[YOUR ASSIGNMENT]: Where the listing below reaches the line containing "(686, 341) = (667, 467): grey", start writing out lines exactly, and stop once the line containing "(460, 328) = (499, 311): purple" has been written.

[TASK INPUTS]:
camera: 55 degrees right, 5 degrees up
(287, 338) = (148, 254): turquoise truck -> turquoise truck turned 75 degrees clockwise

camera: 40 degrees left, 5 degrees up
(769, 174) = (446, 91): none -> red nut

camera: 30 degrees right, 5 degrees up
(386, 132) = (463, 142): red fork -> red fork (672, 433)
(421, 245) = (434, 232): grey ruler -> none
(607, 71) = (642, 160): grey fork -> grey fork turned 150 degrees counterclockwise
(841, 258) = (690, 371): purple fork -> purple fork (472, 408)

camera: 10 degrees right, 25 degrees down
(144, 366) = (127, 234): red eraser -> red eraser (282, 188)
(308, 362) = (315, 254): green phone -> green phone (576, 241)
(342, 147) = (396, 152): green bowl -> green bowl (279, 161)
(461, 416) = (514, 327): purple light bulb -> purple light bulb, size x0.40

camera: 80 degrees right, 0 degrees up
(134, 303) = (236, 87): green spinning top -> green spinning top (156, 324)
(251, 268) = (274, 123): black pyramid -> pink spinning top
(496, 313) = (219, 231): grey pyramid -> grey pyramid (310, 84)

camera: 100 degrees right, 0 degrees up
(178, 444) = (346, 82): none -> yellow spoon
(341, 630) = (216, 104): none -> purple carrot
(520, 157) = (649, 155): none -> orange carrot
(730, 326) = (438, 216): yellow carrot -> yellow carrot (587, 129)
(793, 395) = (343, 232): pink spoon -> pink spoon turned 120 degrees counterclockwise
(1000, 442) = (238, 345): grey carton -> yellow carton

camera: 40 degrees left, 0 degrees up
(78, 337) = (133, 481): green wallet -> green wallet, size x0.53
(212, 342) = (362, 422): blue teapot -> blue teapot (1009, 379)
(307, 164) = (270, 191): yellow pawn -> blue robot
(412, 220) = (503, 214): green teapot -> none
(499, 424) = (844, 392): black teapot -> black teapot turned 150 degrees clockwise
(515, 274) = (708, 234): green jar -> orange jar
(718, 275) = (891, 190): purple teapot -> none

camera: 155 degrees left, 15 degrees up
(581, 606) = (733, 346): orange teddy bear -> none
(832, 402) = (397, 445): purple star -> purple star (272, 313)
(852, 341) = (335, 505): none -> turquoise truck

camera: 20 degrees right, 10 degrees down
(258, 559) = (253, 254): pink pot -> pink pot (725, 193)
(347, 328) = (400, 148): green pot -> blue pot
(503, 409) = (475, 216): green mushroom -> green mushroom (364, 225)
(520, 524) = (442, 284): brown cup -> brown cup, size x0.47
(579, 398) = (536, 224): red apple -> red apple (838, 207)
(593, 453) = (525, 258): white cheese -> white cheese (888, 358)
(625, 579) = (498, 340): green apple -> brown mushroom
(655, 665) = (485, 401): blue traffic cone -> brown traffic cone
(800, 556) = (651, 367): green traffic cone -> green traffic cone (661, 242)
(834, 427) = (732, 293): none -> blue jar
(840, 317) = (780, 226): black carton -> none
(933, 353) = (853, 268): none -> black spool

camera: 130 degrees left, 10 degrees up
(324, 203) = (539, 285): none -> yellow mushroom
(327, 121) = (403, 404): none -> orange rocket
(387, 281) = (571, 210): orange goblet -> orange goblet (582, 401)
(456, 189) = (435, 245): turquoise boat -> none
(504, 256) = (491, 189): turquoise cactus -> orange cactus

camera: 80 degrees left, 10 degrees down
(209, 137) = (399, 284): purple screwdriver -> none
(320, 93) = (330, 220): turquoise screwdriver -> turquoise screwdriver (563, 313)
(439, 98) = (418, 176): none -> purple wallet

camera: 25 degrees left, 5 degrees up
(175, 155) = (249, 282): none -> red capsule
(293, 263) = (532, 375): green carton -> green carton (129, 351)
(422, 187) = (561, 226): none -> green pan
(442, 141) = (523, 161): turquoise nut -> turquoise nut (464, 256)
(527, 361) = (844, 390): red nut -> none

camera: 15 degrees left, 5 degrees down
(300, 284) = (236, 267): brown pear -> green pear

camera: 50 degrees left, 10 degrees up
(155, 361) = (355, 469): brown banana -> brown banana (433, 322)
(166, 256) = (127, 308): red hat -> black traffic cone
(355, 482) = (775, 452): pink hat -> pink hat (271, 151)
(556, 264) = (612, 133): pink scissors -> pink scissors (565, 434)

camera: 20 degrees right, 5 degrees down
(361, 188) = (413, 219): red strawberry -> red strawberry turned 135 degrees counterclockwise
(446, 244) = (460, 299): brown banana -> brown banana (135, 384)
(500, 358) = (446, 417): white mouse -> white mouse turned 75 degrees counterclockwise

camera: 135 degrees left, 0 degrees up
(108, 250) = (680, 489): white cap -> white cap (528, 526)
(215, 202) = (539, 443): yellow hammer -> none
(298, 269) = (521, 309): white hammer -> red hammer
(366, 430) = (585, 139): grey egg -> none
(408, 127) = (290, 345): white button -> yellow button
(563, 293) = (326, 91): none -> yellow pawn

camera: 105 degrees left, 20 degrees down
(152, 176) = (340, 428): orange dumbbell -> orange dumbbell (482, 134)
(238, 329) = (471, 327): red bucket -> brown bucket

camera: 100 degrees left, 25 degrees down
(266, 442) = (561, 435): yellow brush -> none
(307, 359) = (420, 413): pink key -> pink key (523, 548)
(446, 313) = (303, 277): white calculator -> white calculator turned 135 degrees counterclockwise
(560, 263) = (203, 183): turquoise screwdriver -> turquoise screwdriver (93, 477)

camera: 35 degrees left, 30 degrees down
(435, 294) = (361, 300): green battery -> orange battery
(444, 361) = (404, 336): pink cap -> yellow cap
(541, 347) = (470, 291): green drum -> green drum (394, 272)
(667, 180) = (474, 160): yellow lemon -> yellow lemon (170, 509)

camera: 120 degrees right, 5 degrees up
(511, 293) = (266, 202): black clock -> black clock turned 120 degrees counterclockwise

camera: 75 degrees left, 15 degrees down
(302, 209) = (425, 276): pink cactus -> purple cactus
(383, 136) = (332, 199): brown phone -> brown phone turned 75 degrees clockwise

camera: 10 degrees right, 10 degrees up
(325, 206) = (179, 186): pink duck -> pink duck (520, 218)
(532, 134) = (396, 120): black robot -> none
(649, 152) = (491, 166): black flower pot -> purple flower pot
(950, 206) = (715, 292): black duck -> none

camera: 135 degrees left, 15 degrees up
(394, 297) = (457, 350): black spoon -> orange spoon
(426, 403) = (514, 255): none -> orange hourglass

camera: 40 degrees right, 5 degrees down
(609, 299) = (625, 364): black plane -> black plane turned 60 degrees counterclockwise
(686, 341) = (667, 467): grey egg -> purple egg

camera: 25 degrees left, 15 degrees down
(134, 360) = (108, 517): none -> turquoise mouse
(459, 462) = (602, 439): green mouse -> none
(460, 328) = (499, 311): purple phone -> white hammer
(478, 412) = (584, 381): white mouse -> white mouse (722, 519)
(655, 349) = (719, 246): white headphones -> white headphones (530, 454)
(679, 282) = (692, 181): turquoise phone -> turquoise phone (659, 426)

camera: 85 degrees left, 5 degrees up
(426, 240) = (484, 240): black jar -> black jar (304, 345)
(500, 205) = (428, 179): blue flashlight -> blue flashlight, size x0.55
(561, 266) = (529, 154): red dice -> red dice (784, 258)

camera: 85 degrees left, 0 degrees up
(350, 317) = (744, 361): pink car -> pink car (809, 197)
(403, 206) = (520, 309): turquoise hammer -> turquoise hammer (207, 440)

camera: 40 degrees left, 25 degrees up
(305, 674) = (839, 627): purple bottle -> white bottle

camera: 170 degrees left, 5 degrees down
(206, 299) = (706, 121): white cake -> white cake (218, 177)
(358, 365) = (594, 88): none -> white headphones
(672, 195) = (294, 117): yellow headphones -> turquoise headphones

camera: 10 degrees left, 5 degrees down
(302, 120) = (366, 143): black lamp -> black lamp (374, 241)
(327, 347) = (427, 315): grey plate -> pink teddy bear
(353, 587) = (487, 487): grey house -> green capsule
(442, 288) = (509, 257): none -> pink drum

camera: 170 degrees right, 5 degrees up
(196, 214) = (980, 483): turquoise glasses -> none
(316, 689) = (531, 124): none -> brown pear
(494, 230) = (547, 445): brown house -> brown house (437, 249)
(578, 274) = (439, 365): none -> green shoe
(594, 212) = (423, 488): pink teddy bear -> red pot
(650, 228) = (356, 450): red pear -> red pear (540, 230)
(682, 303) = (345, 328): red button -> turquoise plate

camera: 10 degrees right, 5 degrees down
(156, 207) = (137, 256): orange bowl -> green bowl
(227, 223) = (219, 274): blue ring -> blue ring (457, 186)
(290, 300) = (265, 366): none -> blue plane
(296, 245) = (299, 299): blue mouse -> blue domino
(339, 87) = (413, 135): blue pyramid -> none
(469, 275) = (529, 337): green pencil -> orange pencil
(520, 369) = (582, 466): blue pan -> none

[TASK RESULT]:
(686, 341) = (667, 467): grey egg -> purple egg

camera: 25 degrees left, 15 degrees down
(134, 360) = (108, 517): none -> turquoise mouse
(459, 462) = (602, 439): green mouse -> none
(460, 328) = (499, 311): purple phone -> white hammer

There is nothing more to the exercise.